▶ _What you have to do_: Down to the last line, restate the records word for word, but not the pictures.

▶ _Extracted information_:
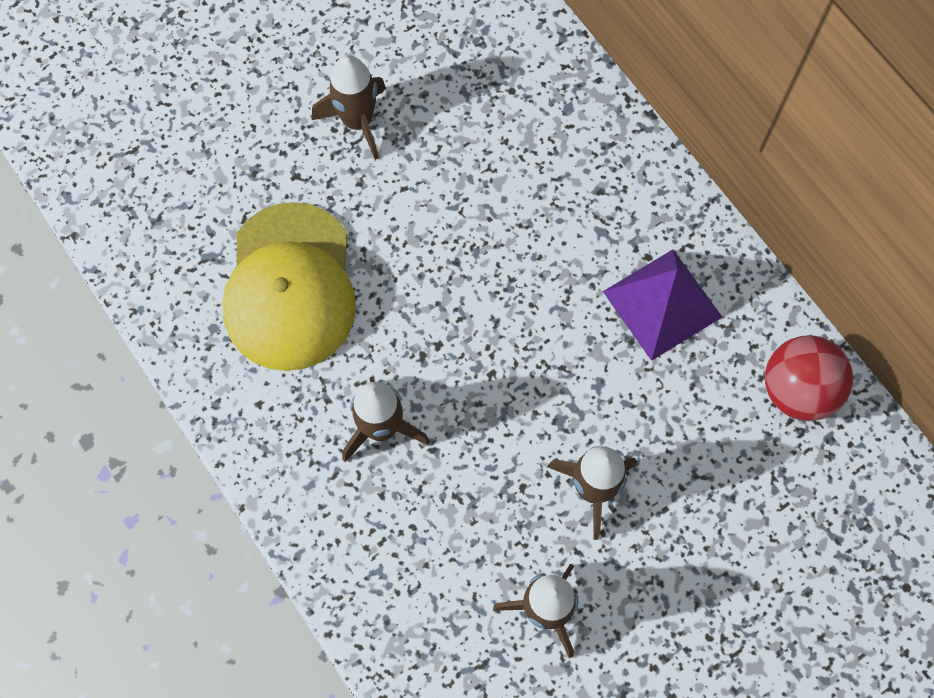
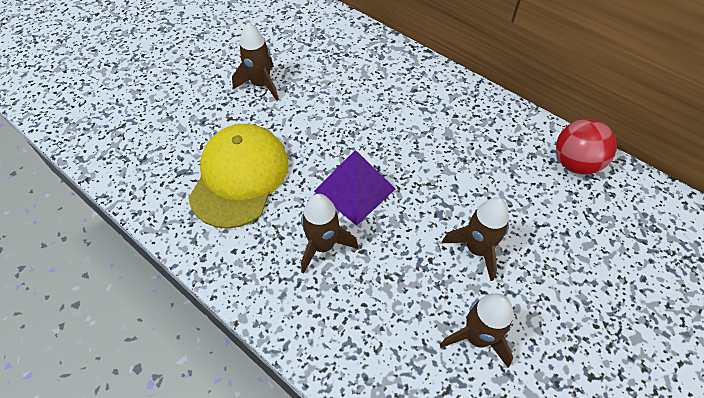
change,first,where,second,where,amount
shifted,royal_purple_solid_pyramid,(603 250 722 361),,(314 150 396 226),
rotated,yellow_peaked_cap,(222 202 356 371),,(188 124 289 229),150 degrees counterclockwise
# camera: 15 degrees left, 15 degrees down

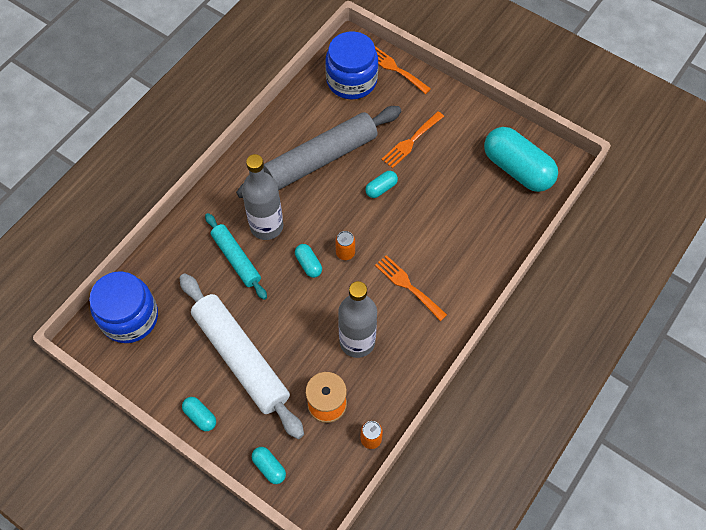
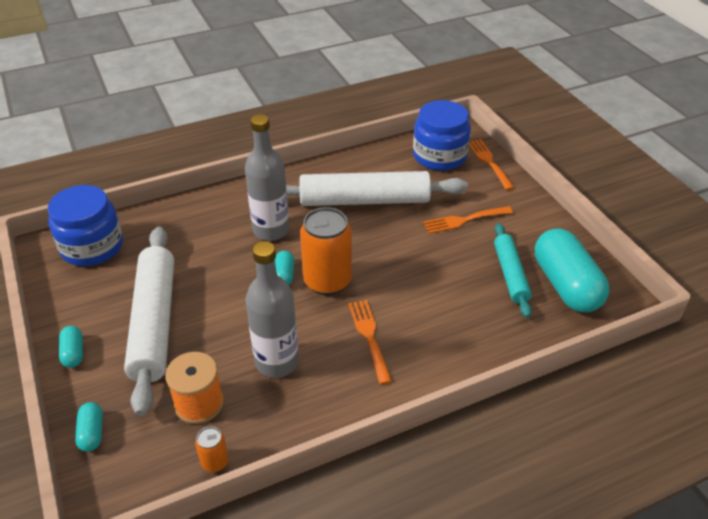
change,first,where,second,where,amount
gone,teal_capsule,(365 171 398 198),,,
shifted,teal_pastry_roller,(205 213 267 300),,(494 223 532 318),
repainted,gray_pastry_roller,(236 106 401 198),pure_white_pastry_roller,(286 171 468 206),
scaled,orange-coloured_can,(335 231 355 260),,(300 207 352 295),x2.16
# camera: 30 degrees right, 20 degrees down

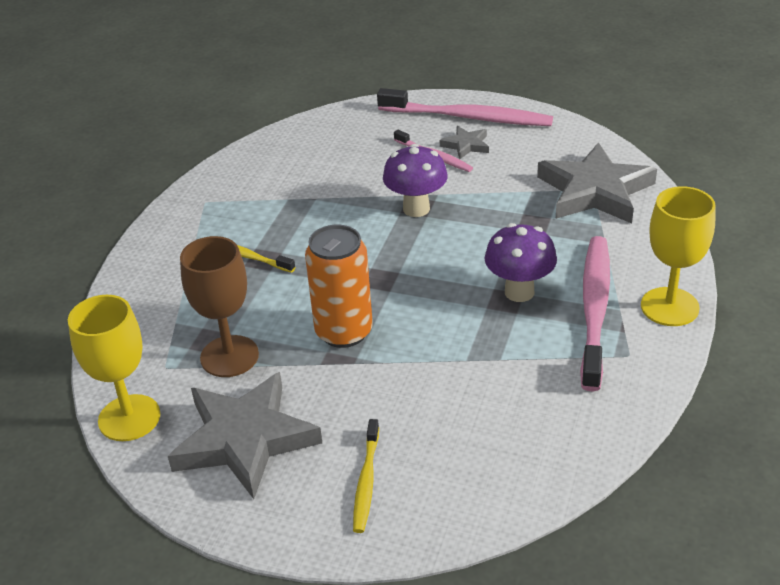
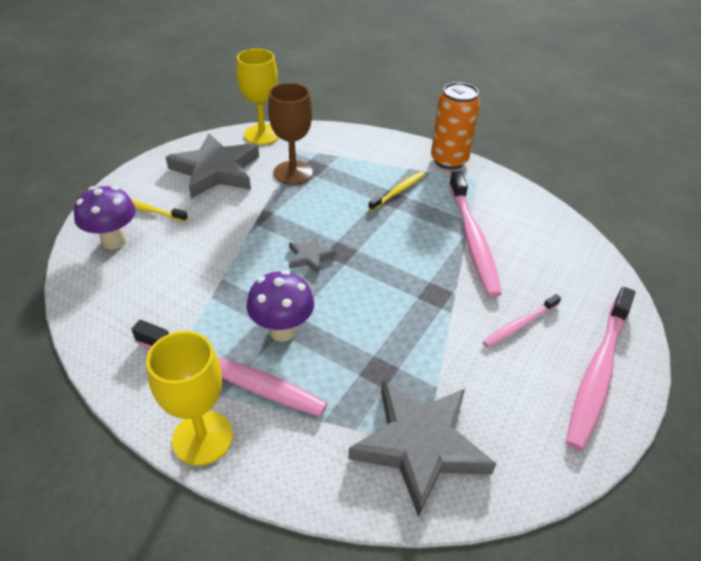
change,first,where,second,where,amount
new,,,rose-pink_tooth_brush,(449 171 502 297),
shifted,orange-coloured_can,(305 225 373 348),,(431 82 480 170),
shifted,royal_purple_fungus,(383 144 448 217),,(74 186 136 249),
shifted,gray_five-pointed_star,(440 126 489 159),,(289 236 336 274),
# camera: 100 degrees right, 5 degrees up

▶ _Response to the exercise_:
change,first,where,second,where,amount
shifted,royal_purple_solid_pyramid,(603 250 722 361),,(314 150 396 226),
rotated,yellow_peaked_cap,(222 202 356 371),,(188 124 289 229),150 degrees counterclockwise
# camera: 15 degrees left, 15 degrees down

change,first,where,second,where,amount
gone,teal_capsule,(365 171 398 198),,,
shifted,teal_pastry_roller,(205 213 267 300),,(494 223 532 318),
repainted,gray_pastry_roller,(236 106 401 198),pure_white_pastry_roller,(286 171 468 206),
scaled,orange-coloured_can,(335 231 355 260),,(300 207 352 295),x2.16
# camera: 30 degrees right, 20 degrees down

change,first,where,second,where,amount
new,,,rose-pink_tooth_brush,(449 171 502 297),
shifted,orange-coloured_can,(305 225 373 348),,(431 82 480 170),
shifted,royal_purple_fungus,(383 144 448 217),,(74 186 136 249),
shifted,gray_five-pointed_star,(440 126 489 159),,(289 236 336 274),
# camera: 100 degrees right, 5 degrees up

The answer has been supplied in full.